[Records]:
--

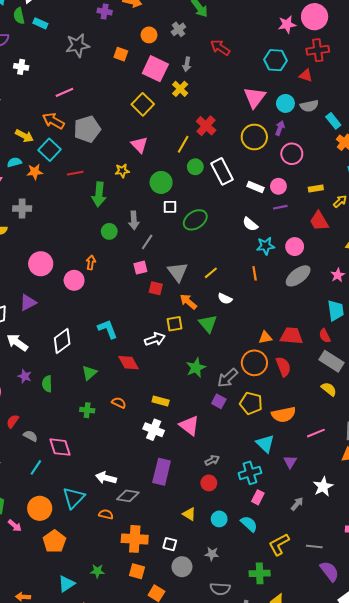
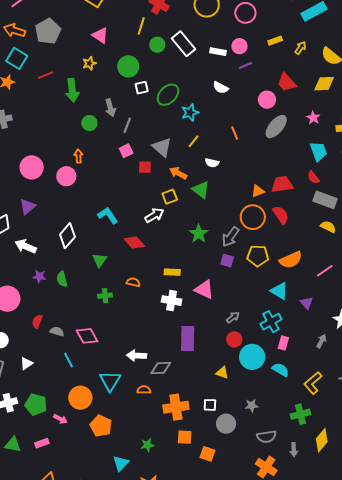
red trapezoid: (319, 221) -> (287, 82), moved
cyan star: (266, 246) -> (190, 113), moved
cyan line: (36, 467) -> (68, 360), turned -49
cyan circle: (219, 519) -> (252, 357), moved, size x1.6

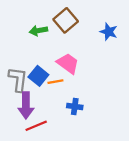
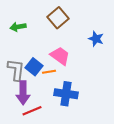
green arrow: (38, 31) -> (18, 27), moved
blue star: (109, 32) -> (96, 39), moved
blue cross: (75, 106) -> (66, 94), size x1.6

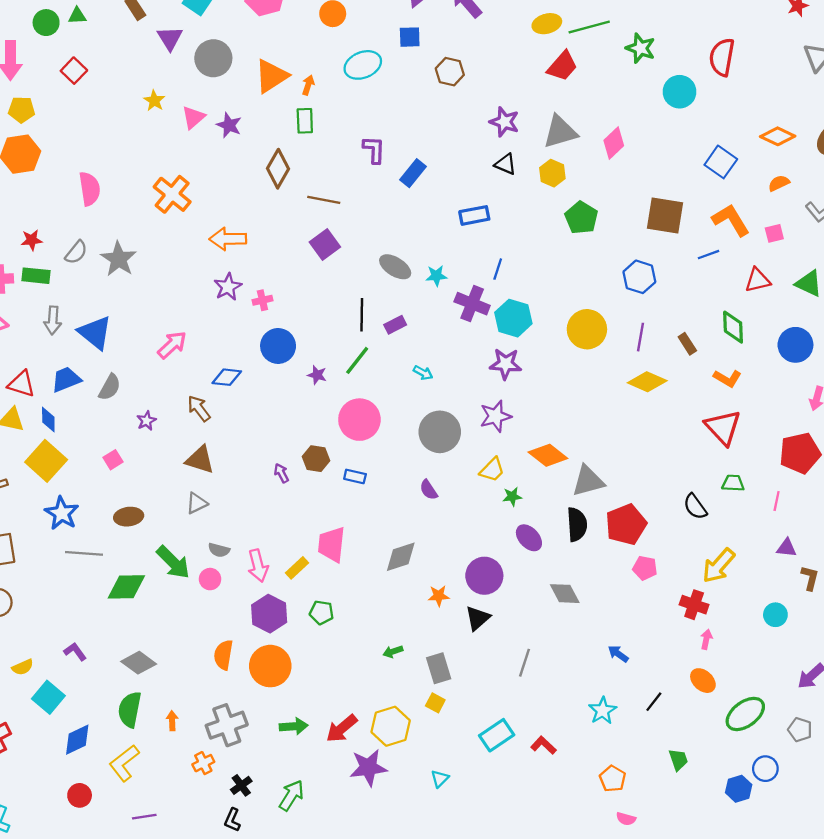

--

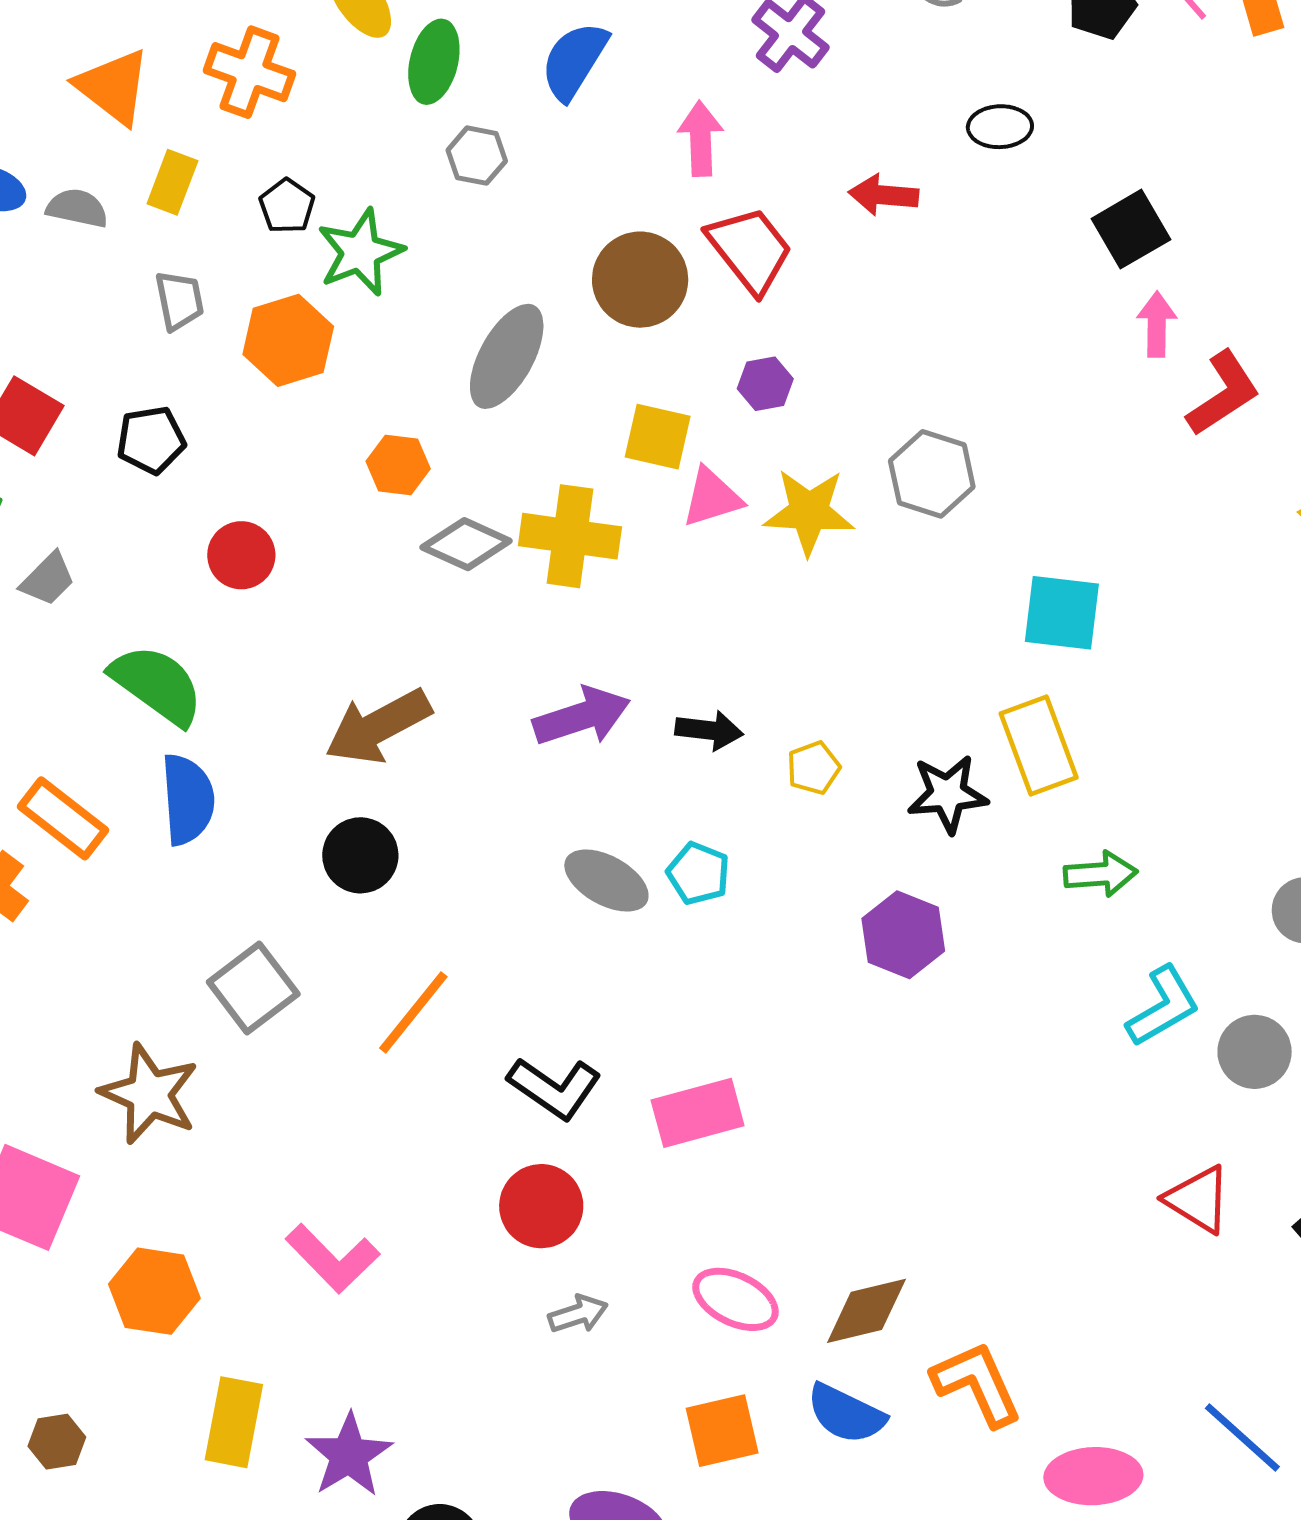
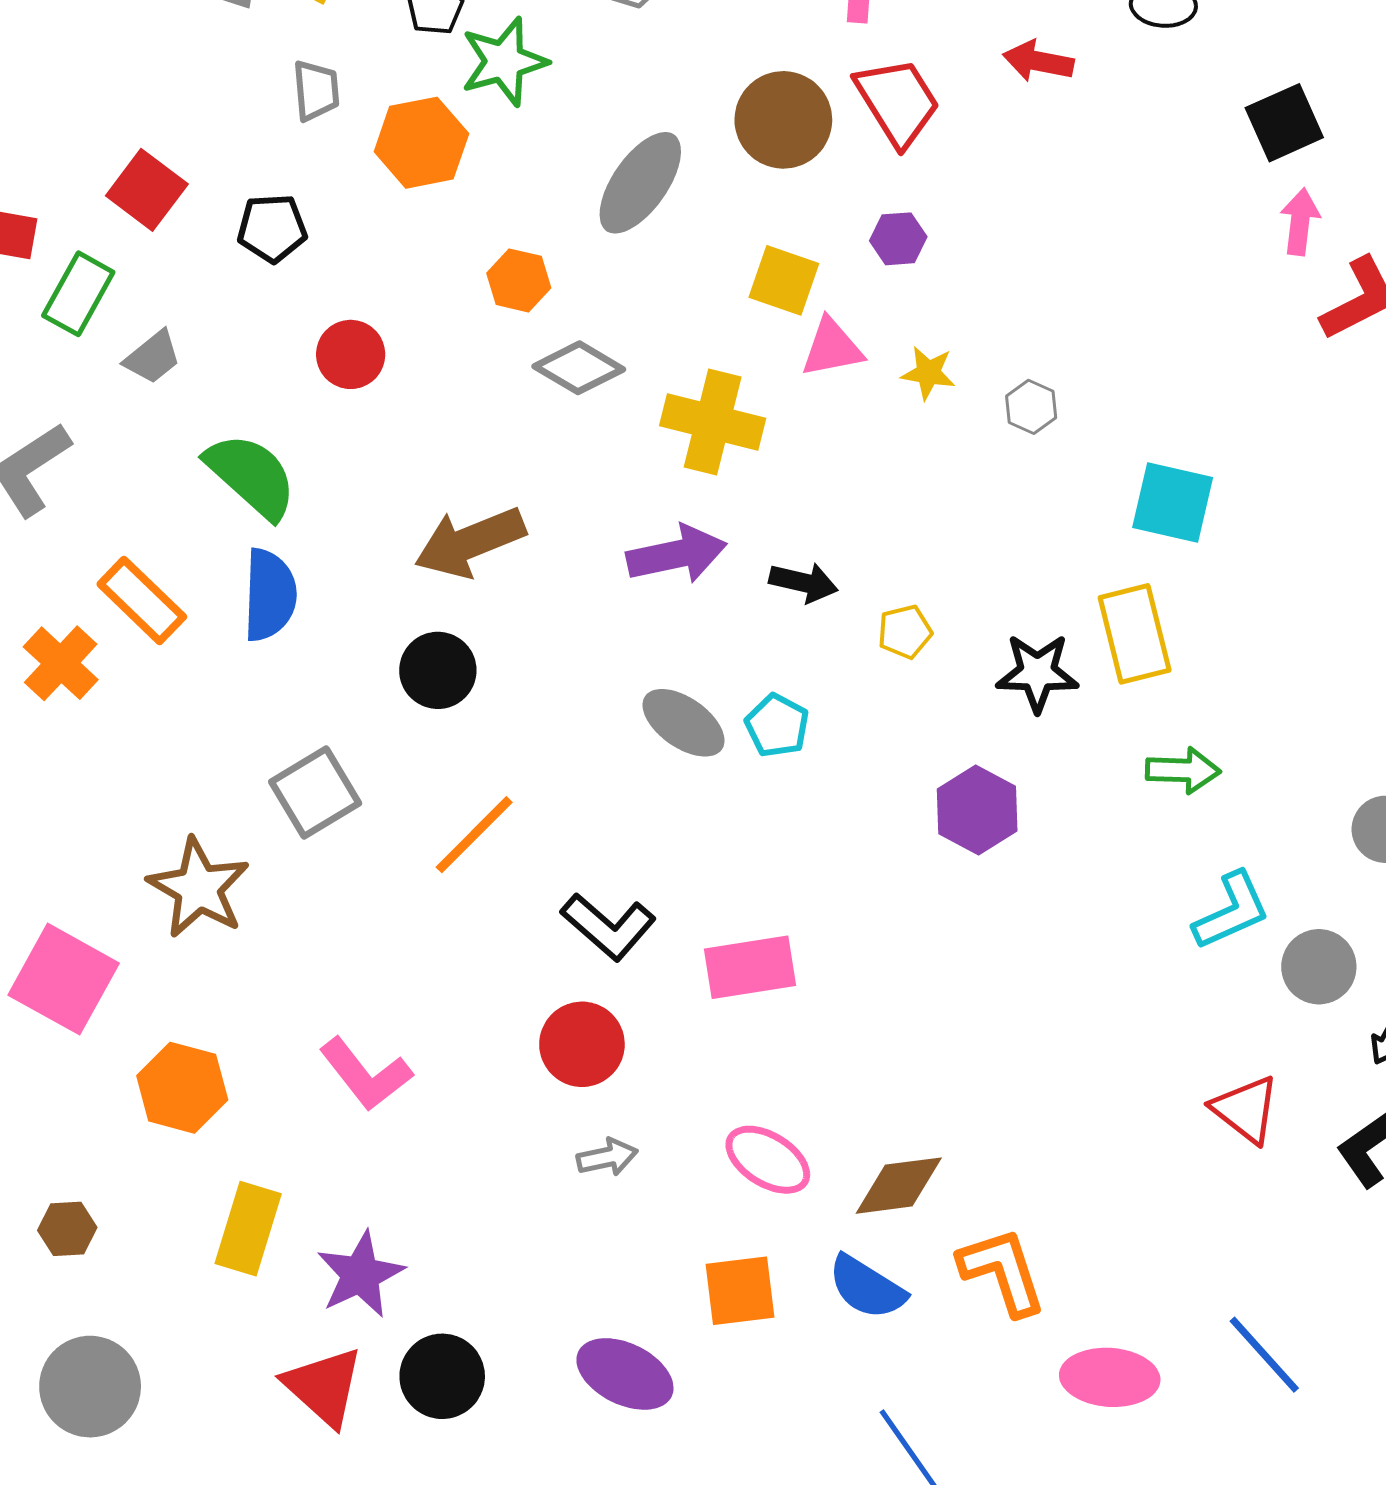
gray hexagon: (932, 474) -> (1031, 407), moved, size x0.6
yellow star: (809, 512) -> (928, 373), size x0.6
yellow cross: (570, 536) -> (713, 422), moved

--

[Exercise]: Please write out, exactly as they appear above, only the lines in the stretch from the line with "gray hexagon: (932, 474)" through the line with "yellow cross: (570, 536) -> (713, 422), moved".

[Final answer]:
gray hexagon: (932, 474) -> (1031, 407), moved, size x0.6
yellow star: (809, 512) -> (928, 373), size x0.6
yellow cross: (570, 536) -> (713, 422), moved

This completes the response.